TASK DESCRIPTION => What you return must match the listing below exactly.

▼

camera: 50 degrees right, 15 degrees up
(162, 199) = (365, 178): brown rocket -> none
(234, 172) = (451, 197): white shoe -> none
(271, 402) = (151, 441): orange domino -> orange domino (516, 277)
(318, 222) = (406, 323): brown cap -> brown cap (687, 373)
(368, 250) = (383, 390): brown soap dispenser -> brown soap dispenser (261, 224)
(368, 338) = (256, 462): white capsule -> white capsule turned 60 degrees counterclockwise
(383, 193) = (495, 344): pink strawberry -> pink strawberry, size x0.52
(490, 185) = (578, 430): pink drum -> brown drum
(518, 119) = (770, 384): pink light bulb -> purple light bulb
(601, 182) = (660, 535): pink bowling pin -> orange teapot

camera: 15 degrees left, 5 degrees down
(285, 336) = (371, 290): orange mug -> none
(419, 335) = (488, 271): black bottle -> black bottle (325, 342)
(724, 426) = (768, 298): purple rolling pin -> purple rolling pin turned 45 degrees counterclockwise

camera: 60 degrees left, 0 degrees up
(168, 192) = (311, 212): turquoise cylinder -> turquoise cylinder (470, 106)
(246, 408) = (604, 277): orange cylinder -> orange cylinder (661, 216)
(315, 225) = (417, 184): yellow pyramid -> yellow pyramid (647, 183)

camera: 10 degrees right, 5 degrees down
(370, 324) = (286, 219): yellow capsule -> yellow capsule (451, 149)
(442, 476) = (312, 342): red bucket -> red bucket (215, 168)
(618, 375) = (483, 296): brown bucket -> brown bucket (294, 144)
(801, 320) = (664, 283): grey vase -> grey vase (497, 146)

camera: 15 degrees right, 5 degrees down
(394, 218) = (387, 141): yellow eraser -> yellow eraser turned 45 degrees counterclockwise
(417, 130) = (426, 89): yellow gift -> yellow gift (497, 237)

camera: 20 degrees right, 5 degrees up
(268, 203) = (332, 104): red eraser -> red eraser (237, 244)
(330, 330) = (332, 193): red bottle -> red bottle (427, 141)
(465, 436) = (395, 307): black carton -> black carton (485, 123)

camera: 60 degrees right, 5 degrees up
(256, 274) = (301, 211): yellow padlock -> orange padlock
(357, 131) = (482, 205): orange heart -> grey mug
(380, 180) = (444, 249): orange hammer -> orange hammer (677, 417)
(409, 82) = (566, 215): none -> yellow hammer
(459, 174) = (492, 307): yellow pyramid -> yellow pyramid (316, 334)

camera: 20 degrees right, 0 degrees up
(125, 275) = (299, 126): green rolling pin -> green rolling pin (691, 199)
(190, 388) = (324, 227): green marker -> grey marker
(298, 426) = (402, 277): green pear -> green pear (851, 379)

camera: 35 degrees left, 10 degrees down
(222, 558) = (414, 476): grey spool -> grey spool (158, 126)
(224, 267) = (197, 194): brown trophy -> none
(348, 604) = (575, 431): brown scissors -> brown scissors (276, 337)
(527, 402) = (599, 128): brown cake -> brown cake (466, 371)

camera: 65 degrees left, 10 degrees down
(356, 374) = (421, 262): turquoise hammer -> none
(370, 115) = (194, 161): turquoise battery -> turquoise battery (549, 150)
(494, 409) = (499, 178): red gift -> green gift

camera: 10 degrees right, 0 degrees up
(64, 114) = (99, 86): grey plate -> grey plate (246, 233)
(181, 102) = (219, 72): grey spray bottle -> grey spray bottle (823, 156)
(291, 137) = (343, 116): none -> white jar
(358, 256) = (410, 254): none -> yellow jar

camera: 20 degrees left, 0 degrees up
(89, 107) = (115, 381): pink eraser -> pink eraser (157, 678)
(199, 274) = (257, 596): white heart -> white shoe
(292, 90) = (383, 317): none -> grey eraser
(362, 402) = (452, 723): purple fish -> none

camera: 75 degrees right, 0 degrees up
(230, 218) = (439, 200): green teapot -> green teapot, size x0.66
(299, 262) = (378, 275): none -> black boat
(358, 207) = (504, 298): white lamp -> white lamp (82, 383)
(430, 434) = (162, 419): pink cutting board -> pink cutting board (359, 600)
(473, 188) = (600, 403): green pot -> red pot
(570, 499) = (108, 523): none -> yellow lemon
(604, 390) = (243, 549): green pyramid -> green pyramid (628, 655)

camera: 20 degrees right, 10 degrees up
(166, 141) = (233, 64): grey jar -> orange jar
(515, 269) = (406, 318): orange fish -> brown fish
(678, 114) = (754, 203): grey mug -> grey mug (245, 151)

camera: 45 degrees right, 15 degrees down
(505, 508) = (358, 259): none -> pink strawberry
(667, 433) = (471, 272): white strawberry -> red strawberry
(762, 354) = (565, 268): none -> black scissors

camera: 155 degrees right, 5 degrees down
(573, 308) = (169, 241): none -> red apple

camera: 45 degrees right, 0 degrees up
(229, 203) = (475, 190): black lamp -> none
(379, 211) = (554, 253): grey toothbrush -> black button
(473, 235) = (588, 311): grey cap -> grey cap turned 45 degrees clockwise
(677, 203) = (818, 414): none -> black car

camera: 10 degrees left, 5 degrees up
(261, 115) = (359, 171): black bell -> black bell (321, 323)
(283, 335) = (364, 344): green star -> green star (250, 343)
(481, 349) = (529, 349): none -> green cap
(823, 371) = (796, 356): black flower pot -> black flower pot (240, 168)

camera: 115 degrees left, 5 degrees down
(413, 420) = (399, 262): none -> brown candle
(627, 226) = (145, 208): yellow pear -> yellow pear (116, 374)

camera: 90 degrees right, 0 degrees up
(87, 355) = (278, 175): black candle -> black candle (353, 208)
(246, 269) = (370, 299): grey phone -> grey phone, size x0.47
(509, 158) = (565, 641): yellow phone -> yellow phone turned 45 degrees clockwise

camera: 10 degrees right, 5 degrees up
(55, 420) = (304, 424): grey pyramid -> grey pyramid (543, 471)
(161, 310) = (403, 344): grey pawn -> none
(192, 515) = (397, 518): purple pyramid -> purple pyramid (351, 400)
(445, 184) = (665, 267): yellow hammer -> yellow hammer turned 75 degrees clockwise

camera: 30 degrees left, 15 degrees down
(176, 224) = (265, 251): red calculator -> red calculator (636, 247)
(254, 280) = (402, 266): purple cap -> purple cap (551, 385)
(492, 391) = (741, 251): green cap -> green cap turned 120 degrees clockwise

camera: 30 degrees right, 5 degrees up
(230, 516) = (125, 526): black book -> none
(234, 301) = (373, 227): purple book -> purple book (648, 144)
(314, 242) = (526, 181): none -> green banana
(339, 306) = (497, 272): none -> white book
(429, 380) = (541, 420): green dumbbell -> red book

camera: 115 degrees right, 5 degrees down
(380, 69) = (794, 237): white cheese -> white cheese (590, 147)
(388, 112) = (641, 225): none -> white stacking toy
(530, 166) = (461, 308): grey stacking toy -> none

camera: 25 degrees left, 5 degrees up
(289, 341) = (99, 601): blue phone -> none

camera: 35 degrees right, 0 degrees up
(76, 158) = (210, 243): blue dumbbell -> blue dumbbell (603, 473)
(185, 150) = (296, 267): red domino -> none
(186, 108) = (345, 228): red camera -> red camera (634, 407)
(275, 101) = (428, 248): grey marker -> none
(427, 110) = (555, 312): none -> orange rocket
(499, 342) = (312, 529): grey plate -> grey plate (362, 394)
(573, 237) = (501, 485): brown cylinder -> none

▲

EXERCISE ANSWER =>
camera: 50 degrees right, 15 degrees up
(162, 199) = (365, 178): brown rocket -> none
(234, 172) = (451, 197): white shoe -> none
(271, 402) = (151, 441): orange domino -> orange domino (516, 277)
(318, 222) = (406, 323): brown cap -> brown cap (687, 373)
(368, 250) = (383, 390): brown soap dispenser -> brown soap dispenser (261, 224)
(368, 338) = (256, 462): white capsule -> white capsule turned 60 degrees counterclockwise
(383, 193) = (495, 344): pink strawberry -> pink strawberry, size x0.52
(490, 185) = (578, 430): pink drum -> brown drum
(518, 119) = (770, 384): pink light bulb -> purple light bulb
(601, 182) = (660, 535): pink bowling pin -> orange teapot

camera: 15 degrees left, 5 degrees down
(285, 336) = (371, 290): orange mug -> none
(419, 335) = (488, 271): black bottle -> black bottle (325, 342)
(724, 426) = (768, 298): purple rolling pin -> purple rolling pin turned 45 degrees counterclockwise

camera: 60 degrees left, 0 degrees up
(168, 192) = (311, 212): turquoise cylinder -> turquoise cylinder (470, 106)
(246, 408) = (604, 277): orange cylinder -> orange cylinder (661, 216)
(315, 225) = (417, 184): yellow pyramid -> yellow pyramid (647, 183)

camera: 10 degrees right, 5 degrees down
(370, 324) = (286, 219): yellow capsule -> yellow capsule (451, 149)
(442, 476) = (312, 342): red bucket -> red bucket (215, 168)
(618, 375) = (483, 296): brown bucket -> brown bucket (294, 144)
(801, 320) = (664, 283): grey vase -> grey vase (497, 146)

camera: 15 degrees right, 5 degrees down
(394, 218) = (387, 141): yellow eraser -> yellow eraser turned 45 degrees counterclockwise
(417, 130) = (426, 89): yellow gift -> yellow gift (497, 237)

camera: 20 degrees right, 5 degrees up
(268, 203) = (332, 104): red eraser -> red eraser (237, 244)
(330, 330) = (332, 193): red bottle -> red bottle (427, 141)
(465, 436) = (395, 307): black carton -> black carton (485, 123)

camera: 60 degrees right, 5 degrees up
(256, 274) = (301, 211): yellow padlock -> orange padlock
(357, 131) = (482, 205): orange heart -> grey mug
(380, 180) = (444, 249): orange hammer -> orange hammer (677, 417)
(409, 82) = (566, 215): none -> yellow hammer
(459, 174) = (492, 307): yellow pyramid -> yellow pyramid (316, 334)

camera: 20 degrees right, 0 degrees up
(125, 275) = (299, 126): green rolling pin -> green rolling pin (691, 199)
(190, 388) = (324, 227): green marker -> grey marker
(298, 426) = (402, 277): green pear -> green pear (851, 379)

camera: 35 degrees left, 10 degrees down
(222, 558) = (414, 476): grey spool -> grey spool (158, 126)
(224, 267) = (197, 194): brown trophy -> none
(348, 604) = (575, 431): brown scissors -> brown scissors (276, 337)
(527, 402) = (599, 128): brown cake -> brown cake (466, 371)

camera: 65 degrees left, 10 degrees down
(356, 374) = (421, 262): turquoise hammer -> none
(370, 115) = (194, 161): turquoise battery -> turquoise battery (549, 150)
(494, 409) = (499, 178): red gift -> green gift

camera: 10 degrees right, 0 degrees up
(64, 114) = (99, 86): grey plate -> grey plate (246, 233)
(181, 102) = (219, 72): grey spray bottle -> grey spray bottle (823, 156)
(291, 137) = (343, 116): none -> white jar
(358, 256) = (410, 254): none -> yellow jar

camera: 20 degrees left, 0 degrees up
(89, 107) = (115, 381): pink eraser -> pink eraser (157, 678)
(199, 274) = (257, 596): white heart -> white shoe
(292, 90) = (383, 317): none -> grey eraser
(362, 402) = (452, 723): purple fish -> none

camera: 75 degrees right, 0 degrees up
(230, 218) = (439, 200): green teapot -> green teapot, size x0.66
(299, 262) = (378, 275): none -> black boat
(358, 207) = (504, 298): white lamp -> white lamp (82, 383)
(430, 434) = (162, 419): pink cutting board -> pink cutting board (359, 600)
(473, 188) = (600, 403): green pot -> red pot
(570, 499) = (108, 523): none -> yellow lemon
(604, 390) = (243, 549): green pyramid -> green pyramid (628, 655)

camera: 20 degrees right, 10 degrees up
(166, 141) = (233, 64): grey jar -> orange jar
(515, 269) = (406, 318): orange fish -> brown fish
(678, 114) = (754, 203): grey mug -> grey mug (245, 151)

camera: 45 degrees right, 15 degrees down
(505, 508) = (358, 259): none -> pink strawberry
(667, 433) = (471, 272): white strawberry -> red strawberry
(762, 354) = (565, 268): none -> black scissors

camera: 155 degrees right, 5 degrees down
(573, 308) = (169, 241): none -> red apple

camera: 45 degrees right, 0 degrees up
(229, 203) = (475, 190): black lamp -> none
(379, 211) = (554, 253): grey toothbrush -> black button
(473, 235) = (588, 311): grey cap -> grey cap turned 45 degrees clockwise
(677, 203) = (818, 414): none -> black car

camera: 10 degrees left, 5 degrees up
(261, 115) = (359, 171): black bell -> black bell (321, 323)
(283, 335) = (364, 344): green star -> green star (250, 343)
(481, 349) = (529, 349): none -> green cap
(823, 371) = (796, 356): black flower pot -> black flower pot (240, 168)

camera: 115 degrees left, 5 degrees down
(413, 420) = (399, 262): none -> brown candle
(627, 226) = (145, 208): yellow pear -> yellow pear (116, 374)

camera: 90 degrees right, 0 degrees up
(87, 355) = (278, 175): black candle -> black candle (353, 208)
(246, 269) = (370, 299): grey phone -> grey phone, size x0.47
(509, 158) = (565, 641): yellow phone -> yellow phone turned 45 degrees clockwise

camera: 10 degrees right, 5 degrees up
(55, 420) = (304, 424): grey pyramid -> grey pyramid (543, 471)
(161, 310) = (403, 344): grey pawn -> none
(192, 515) = (397, 518): purple pyramid -> purple pyramid (351, 400)
(445, 184) = (665, 267): yellow hammer -> yellow hammer turned 75 degrees clockwise

camera: 30 degrees left, 15 degrees down
(176, 224) = (265, 251): red calculator -> red calculator (636, 247)
(254, 280) = (402, 266): purple cap -> purple cap (551, 385)
(492, 391) = (741, 251): green cap -> green cap turned 120 degrees clockwise

camera: 30 degrees right, 5 degrees up
(230, 516) = (125, 526): black book -> none
(234, 301) = (373, 227): purple book -> purple book (648, 144)
(314, 242) = (526, 181): none -> green banana
(339, 306) = (497, 272): none -> white book
(429, 380) = (541, 420): green dumbbell -> red book

camera: 115 degrees right, 5 degrees down
(380, 69) = (794, 237): white cheese -> white cheese (590, 147)
(388, 112) = (641, 225): none -> white stacking toy
(530, 166) = (461, 308): grey stacking toy -> none

camera: 25 degrees left, 5 degrees up
(289, 341) = (99, 601): blue phone -> none

camera: 35 degrees right, 0 degrees up
(76, 158) = (210, 243): blue dumbbell -> blue dumbbell (603, 473)
(185, 150) = (296, 267): red domino -> none
(186, 108) = (345, 228): red camera -> red camera (634, 407)
(275, 101) = (428, 248): grey marker -> none
(427, 110) = (555, 312): none -> orange rocket
(499, 342) = (312, 529): grey plate -> grey plate (362, 394)
(573, 237) = (501, 485): brown cylinder -> none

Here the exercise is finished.